**TASK PROMPT**
Pick every line from the data below that contains the string "orange" and copy it.

[Scene edit records]

★ ★ ★ ★ ★ ★ ★

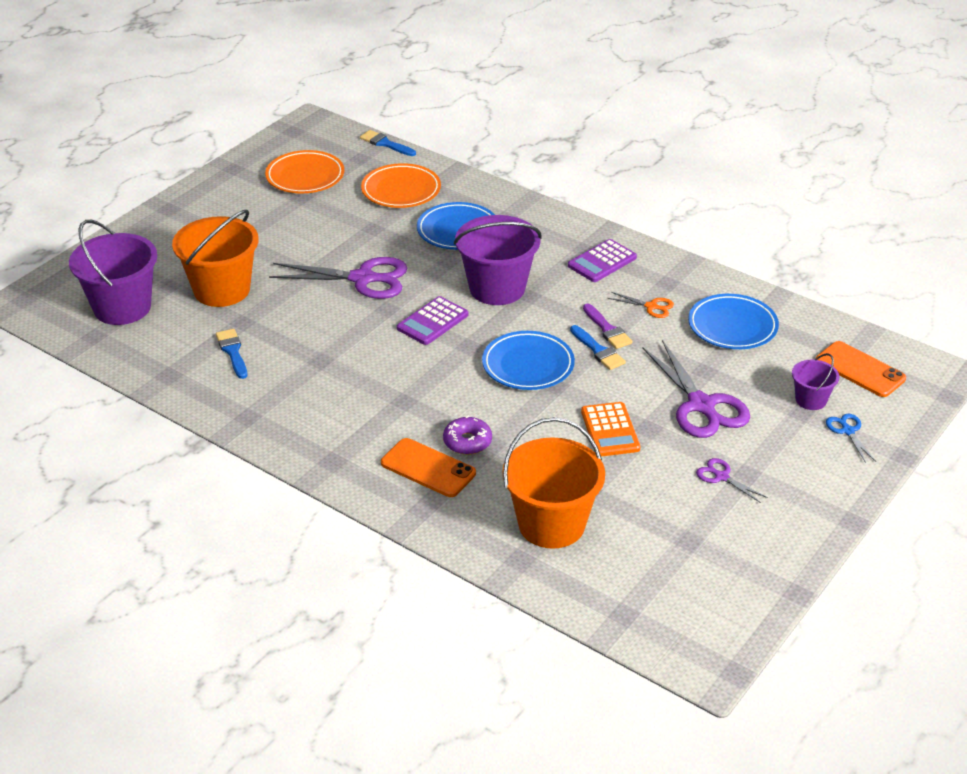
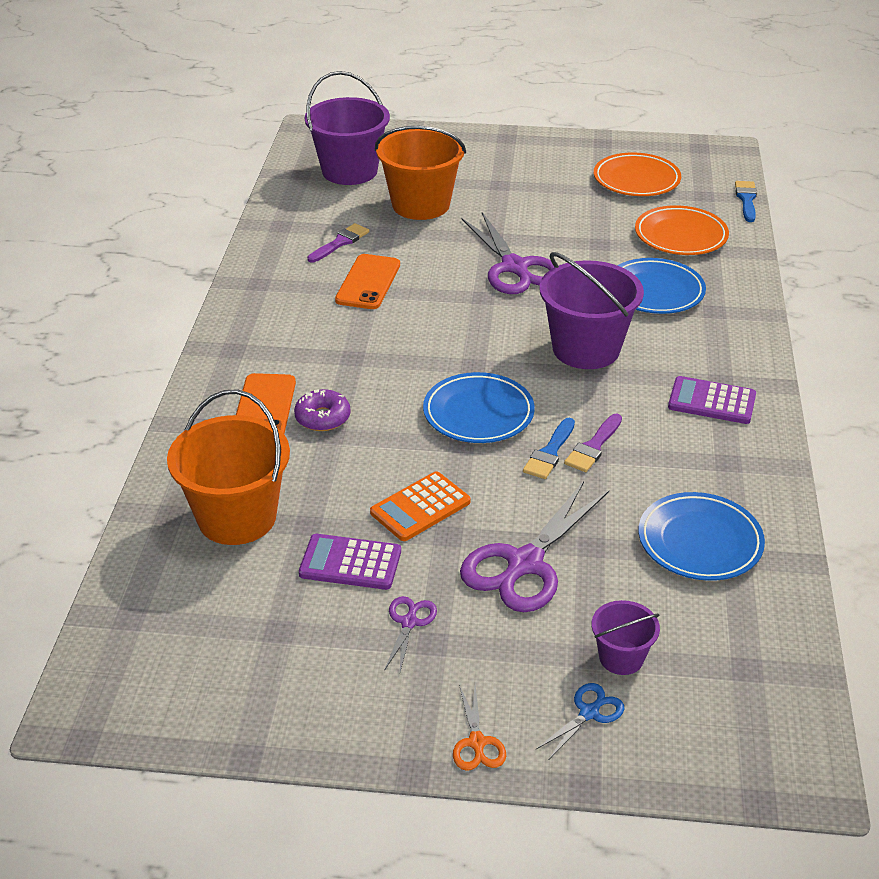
camera: 60 degrees right, 0 degrees up
blue brush [216,329,247,379] -> purple brush [307,223,369,263]
purple calculator [397,296,469,345] -> purple calculator moved to [299,534,401,590]
orange scissors [607,292,674,318] -> orange scissors moved to [453,685,506,771]
orange phone [816,341,906,397] -> orange phone moved to [335,254,400,309]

★ ★ ★ ★ ★ ★ ★

**RESPONSE FOR THIS EXERCISE**
orange scissors [607,292,674,318] -> orange scissors moved to [453,685,506,771]
orange phone [816,341,906,397] -> orange phone moved to [335,254,400,309]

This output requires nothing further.